* YOUR INSTRUCTIONS
State how many lines of the material contain the string "kern", treating uppercase and lowercase as different. Give only the number.

* SUPPLIED MATERIAL
━━━━━━

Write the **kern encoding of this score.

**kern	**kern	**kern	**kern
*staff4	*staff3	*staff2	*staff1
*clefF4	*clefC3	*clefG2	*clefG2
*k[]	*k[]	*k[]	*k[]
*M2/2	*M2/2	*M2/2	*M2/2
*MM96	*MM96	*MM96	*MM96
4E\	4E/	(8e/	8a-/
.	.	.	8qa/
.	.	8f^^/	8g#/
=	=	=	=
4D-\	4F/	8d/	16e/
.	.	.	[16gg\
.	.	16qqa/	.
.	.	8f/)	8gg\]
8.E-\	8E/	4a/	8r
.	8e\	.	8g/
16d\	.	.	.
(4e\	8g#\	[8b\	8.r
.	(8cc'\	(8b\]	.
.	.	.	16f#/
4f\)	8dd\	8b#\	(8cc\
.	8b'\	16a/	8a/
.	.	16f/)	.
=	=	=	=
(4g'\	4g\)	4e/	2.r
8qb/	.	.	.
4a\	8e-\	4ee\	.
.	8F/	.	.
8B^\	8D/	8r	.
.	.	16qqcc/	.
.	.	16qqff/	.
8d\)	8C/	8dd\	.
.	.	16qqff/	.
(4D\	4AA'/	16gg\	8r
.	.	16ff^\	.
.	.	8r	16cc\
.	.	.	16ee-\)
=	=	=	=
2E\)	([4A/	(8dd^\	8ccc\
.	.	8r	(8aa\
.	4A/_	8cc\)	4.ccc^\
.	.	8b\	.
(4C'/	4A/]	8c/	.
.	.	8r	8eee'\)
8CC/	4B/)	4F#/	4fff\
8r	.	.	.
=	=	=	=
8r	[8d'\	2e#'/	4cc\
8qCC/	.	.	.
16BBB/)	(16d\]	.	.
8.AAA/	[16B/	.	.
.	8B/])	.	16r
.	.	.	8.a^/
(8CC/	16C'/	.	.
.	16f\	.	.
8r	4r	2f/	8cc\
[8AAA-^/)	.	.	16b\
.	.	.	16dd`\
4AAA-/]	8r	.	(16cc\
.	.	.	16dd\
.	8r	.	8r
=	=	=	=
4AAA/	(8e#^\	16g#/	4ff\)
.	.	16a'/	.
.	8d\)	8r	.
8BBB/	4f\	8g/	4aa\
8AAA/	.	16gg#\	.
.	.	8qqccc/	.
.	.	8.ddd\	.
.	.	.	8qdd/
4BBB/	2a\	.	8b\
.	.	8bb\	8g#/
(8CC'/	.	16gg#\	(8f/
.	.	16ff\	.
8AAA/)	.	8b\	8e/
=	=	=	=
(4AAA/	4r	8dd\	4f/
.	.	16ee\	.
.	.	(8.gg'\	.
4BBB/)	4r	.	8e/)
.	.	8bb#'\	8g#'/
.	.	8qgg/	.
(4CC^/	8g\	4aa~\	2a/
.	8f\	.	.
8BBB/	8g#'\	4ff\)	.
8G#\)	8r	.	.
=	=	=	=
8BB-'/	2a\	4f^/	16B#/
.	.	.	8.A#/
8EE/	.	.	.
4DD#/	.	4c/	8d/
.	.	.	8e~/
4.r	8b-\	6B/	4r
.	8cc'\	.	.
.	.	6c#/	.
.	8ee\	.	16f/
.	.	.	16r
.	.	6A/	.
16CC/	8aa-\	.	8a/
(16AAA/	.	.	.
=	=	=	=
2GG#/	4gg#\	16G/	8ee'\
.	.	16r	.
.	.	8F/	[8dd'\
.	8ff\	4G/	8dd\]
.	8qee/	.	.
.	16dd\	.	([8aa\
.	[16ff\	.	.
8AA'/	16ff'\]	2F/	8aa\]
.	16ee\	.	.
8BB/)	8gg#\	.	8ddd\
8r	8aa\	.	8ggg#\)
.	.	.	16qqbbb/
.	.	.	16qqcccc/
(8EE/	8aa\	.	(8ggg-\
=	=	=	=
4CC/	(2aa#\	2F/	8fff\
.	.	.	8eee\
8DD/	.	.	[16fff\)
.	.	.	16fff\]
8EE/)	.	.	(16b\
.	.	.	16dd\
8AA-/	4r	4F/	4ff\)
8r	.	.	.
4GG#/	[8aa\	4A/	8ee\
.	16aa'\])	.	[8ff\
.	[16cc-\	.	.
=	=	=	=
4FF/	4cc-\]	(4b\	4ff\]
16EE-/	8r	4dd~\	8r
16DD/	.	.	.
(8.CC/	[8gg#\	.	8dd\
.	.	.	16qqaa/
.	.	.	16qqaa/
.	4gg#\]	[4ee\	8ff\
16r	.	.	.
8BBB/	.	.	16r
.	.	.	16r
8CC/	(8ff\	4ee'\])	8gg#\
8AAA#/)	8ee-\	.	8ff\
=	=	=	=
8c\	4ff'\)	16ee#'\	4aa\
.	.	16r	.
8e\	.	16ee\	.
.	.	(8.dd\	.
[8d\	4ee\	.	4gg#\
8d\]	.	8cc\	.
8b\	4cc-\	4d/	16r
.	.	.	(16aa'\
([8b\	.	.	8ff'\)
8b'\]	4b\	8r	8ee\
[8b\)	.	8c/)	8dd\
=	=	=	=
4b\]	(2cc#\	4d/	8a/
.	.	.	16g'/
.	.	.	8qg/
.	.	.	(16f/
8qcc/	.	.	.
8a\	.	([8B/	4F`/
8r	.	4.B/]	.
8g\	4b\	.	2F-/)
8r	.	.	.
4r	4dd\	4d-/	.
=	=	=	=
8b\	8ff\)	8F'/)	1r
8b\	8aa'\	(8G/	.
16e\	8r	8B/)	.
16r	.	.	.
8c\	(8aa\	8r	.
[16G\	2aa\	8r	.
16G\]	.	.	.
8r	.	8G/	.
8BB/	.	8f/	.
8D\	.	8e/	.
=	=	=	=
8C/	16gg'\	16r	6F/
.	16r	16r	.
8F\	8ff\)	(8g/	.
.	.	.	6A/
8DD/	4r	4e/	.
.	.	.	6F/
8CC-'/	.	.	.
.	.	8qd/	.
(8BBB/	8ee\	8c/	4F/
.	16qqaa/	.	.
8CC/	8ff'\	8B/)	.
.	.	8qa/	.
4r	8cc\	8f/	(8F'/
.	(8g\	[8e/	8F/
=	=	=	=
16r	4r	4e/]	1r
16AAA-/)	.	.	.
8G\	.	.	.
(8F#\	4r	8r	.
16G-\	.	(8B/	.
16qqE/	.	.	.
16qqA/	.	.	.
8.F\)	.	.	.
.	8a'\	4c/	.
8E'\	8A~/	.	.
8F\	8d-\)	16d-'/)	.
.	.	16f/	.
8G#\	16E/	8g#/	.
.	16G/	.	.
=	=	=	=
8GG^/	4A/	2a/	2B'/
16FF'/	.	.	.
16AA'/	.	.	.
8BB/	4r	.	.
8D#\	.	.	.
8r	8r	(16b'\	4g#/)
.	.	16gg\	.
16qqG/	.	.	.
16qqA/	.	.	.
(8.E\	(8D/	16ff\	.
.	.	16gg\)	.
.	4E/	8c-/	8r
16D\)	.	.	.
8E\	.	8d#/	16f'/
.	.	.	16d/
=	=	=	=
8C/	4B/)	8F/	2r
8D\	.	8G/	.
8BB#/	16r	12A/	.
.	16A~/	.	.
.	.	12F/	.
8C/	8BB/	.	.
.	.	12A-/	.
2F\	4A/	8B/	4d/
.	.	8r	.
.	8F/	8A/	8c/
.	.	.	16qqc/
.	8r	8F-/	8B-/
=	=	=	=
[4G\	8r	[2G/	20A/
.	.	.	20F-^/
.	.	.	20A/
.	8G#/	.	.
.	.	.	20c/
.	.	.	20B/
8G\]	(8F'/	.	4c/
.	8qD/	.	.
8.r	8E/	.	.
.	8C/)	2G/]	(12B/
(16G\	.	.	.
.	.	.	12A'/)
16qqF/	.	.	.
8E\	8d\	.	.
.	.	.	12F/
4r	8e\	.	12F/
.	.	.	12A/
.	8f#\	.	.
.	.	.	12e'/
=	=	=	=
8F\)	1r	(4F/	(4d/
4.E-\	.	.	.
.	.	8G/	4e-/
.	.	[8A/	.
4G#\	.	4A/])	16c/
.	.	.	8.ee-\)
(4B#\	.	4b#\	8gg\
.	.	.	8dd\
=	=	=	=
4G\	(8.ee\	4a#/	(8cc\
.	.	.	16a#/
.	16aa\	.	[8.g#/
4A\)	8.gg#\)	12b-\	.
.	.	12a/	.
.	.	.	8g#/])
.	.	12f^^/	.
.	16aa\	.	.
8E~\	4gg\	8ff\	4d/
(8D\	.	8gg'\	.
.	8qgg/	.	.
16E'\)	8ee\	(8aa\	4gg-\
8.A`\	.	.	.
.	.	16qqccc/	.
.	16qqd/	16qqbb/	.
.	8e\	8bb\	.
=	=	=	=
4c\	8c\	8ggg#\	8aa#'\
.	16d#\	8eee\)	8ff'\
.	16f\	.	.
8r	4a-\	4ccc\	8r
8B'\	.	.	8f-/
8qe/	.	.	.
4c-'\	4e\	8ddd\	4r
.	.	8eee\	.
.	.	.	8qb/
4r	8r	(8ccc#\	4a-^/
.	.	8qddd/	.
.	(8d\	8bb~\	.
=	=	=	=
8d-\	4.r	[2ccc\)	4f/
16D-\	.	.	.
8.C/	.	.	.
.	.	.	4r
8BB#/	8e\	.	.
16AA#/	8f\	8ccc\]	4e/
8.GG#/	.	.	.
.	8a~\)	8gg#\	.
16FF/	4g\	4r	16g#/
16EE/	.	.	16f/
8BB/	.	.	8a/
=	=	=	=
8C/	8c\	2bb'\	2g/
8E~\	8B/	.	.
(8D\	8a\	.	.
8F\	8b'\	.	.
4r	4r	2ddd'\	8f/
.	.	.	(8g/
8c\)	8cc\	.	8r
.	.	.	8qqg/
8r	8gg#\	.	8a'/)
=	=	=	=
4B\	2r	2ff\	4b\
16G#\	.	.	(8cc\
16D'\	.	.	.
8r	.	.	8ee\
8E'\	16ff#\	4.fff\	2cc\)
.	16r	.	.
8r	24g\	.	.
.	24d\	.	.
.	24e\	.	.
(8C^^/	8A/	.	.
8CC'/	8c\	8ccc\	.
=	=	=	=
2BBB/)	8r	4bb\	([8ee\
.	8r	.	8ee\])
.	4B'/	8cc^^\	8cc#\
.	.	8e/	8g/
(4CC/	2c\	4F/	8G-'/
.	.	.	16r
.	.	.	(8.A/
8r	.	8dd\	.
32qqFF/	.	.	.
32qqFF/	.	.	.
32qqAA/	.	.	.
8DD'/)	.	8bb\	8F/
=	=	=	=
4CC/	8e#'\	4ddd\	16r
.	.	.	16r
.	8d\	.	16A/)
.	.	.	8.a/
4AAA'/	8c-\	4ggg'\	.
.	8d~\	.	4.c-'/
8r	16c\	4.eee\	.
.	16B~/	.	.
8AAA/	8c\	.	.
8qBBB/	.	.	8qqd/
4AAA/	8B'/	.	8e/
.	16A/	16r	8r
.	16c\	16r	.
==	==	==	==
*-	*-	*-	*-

━━━━━━

* SOLVED PROBLEM
2